* [Work instruction]
The copy you give must match the records exactly, except that it holds no images.

* [Given information]
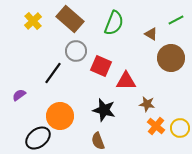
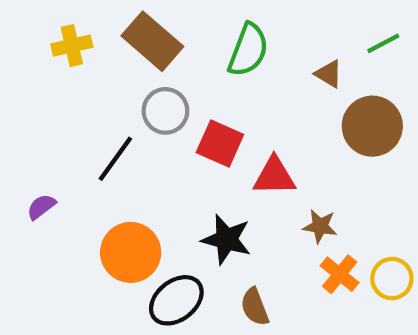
yellow cross: (33, 21) -> (72, 46), turned 30
black ellipse: (38, 138) -> (176, 300), moved
brown semicircle: (98, 141) -> (255, 307), moved

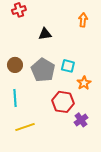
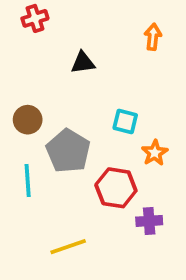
gray pentagon: (43, 70) -> (68, 151), moved
purple cross: (81, 120) -> (149, 221), turned 32
yellow line: (25, 127) -> (68, 247), moved

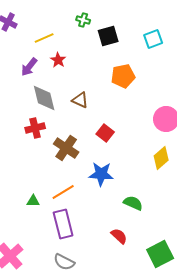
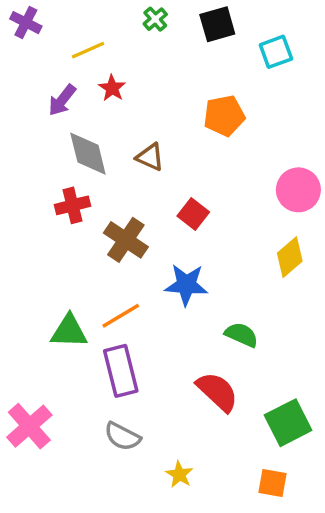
green cross: (83, 20) -> (155, 19), turned 32
black square: (108, 36) -> (217, 24), moved
green triangle: (33, 201) -> (69, 331), size x1.6
red semicircle: (119, 236) -> (217, 392), size x1.5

* [Response to the task]
yellow cross: (33, 21) -> (72, 46), turned 30
black ellipse: (38, 138) -> (176, 300), moved
brown semicircle: (98, 141) -> (255, 307), moved

gray pentagon: (43, 70) -> (68, 151), moved
purple cross: (81, 120) -> (149, 221), turned 32
yellow line: (25, 127) -> (68, 247), moved

green cross: (83, 20) -> (155, 19), turned 32
black square: (108, 36) -> (217, 24), moved
green triangle: (33, 201) -> (69, 331), size x1.6
red semicircle: (119, 236) -> (217, 392), size x1.5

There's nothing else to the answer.